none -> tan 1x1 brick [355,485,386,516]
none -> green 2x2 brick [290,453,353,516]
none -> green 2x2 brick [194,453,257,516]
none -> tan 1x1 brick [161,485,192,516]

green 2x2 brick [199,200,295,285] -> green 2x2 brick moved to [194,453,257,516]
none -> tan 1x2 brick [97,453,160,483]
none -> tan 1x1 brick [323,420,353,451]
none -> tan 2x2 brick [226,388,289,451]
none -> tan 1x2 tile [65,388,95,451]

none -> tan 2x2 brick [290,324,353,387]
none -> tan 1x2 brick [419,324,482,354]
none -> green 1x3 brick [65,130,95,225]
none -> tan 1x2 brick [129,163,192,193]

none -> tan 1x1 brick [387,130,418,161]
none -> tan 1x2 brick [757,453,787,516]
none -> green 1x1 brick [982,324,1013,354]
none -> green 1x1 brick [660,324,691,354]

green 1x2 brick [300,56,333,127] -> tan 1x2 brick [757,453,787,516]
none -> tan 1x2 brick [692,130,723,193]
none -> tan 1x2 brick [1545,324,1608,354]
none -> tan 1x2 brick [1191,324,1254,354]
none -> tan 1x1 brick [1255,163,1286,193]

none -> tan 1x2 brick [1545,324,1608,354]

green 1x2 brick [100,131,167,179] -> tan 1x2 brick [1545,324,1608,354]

---------------

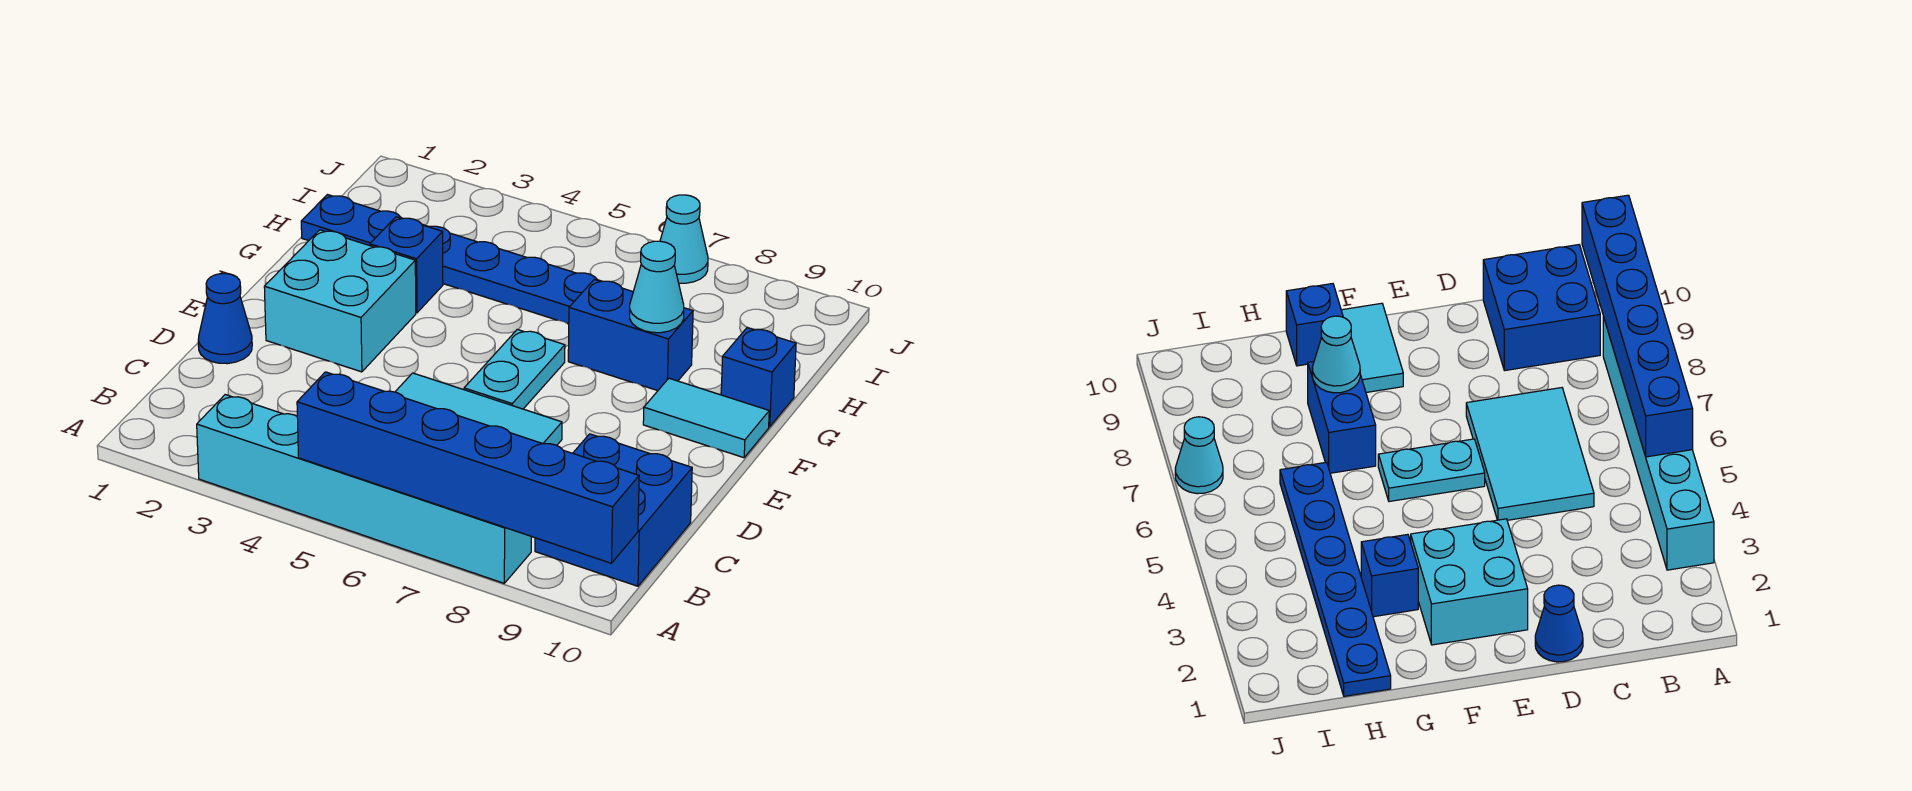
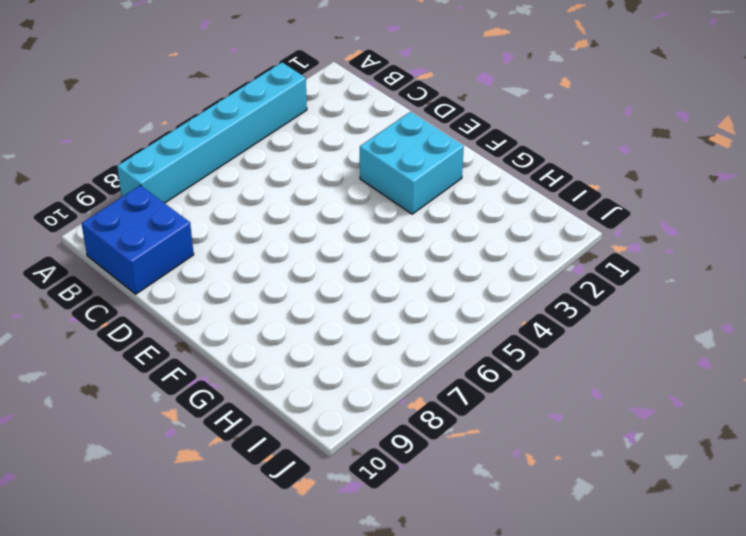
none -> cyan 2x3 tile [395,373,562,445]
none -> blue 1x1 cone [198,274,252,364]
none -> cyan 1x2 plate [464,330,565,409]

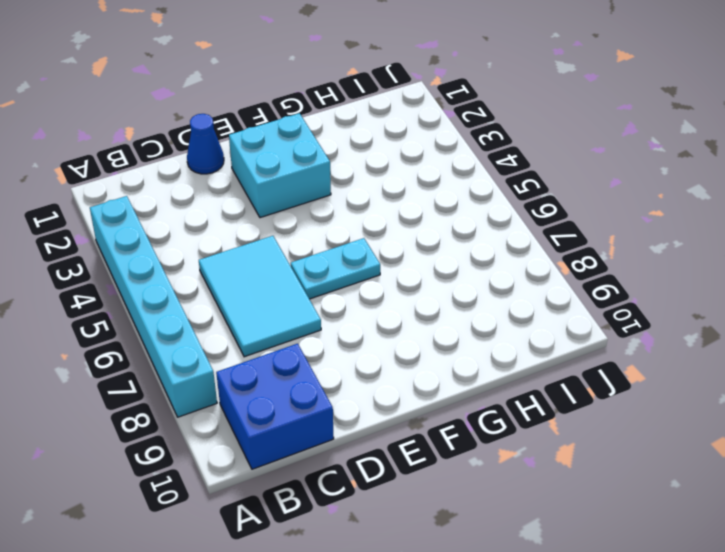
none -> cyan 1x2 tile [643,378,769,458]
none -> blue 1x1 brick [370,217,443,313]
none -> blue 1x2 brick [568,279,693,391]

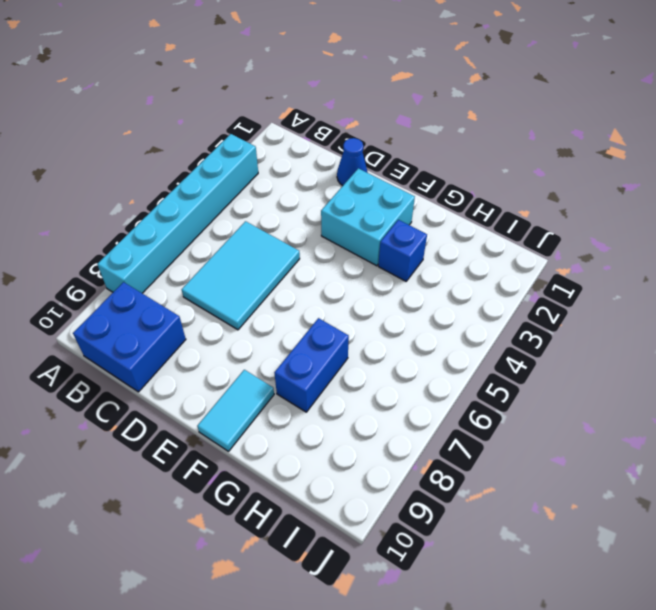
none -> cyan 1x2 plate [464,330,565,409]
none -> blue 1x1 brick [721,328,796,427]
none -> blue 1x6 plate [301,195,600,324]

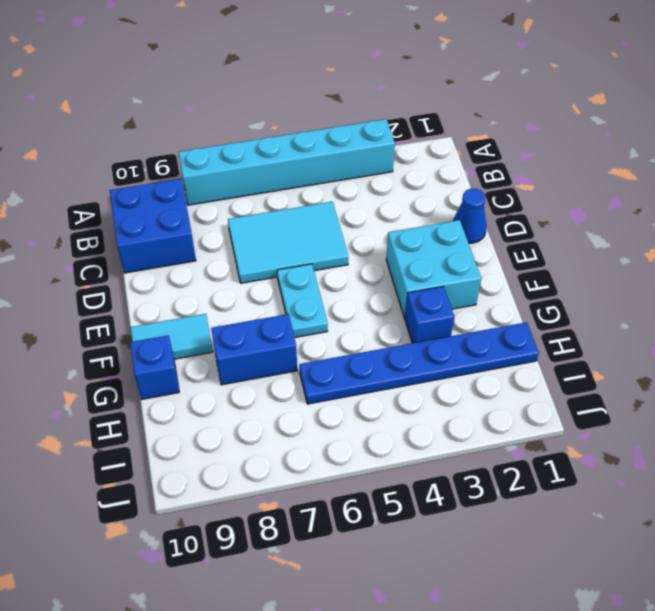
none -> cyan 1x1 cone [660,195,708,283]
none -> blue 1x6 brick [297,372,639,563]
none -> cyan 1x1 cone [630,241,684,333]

---------------

Please transcribe only the lines in the records above running from the line that has "green 2x2 brick [199,200,295,285]" through the line that has "green 1x2 brick [100,131,167,179]", both included, exactly as they appear.

### Answer area:
green 2x2 brick [199,200,295,285] -> green 2x2 brick moved to [194,453,257,516]
none -> tan 1x2 brick [97,453,160,483]
none -> tan 1x1 brick [323,420,353,451]
none -> tan 2x2 brick [226,388,289,451]
none -> tan 1x2 tile [65,388,95,451]

none -> tan 2x2 brick [290,324,353,387]
none -> tan 1x2 brick [419,324,482,354]
none -> green 1x3 brick [65,130,95,225]
none -> tan 1x2 brick [129,163,192,193]

none -> tan 1x1 brick [387,130,418,161]
none -> tan 1x2 brick [757,453,787,516]
none -> green 1x1 brick [982,324,1013,354]
none -> green 1x1 brick [660,324,691,354]

green 1x2 brick [300,56,333,127] -> tan 1x2 brick [757,453,787,516]
none -> tan 1x2 brick [692,130,723,193]
none -> tan 1x2 brick [1545,324,1608,354]
none -> tan 1x2 brick [1191,324,1254,354]
none -> tan 1x1 brick [1255,163,1286,193]

none -> tan 1x2 brick [1545,324,1608,354]

green 1x2 brick [100,131,167,179] -> tan 1x2 brick [1545,324,1608,354]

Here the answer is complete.